TASK PROMPT ▸ Give the line with "black teddy bear: 0 -> 2" again, along with every line below it to the end of the records, word for word.

*** Opening of RECORDS SUPPLIED ***

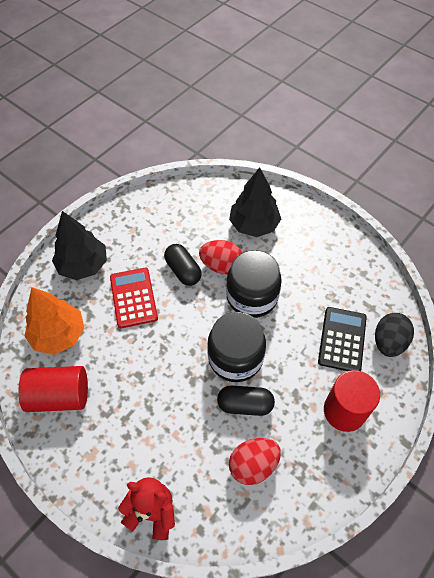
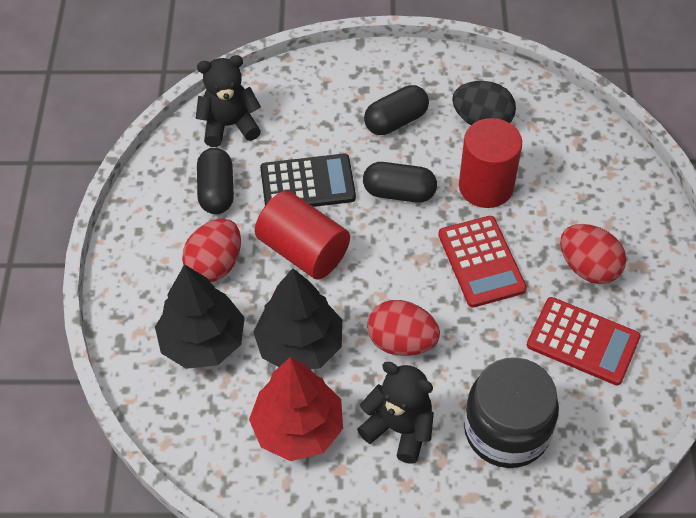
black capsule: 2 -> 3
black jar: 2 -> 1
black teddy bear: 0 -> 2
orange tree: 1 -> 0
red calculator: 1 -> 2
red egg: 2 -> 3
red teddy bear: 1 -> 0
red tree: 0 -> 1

*** Close of RECORDS SUPPLIED ***

WRITTEN ANSWER ▸
black teddy bear: 0 -> 2
orange tree: 1 -> 0
red calculator: 1 -> 2
red egg: 2 -> 3
red teddy bear: 1 -> 0
red tree: 0 -> 1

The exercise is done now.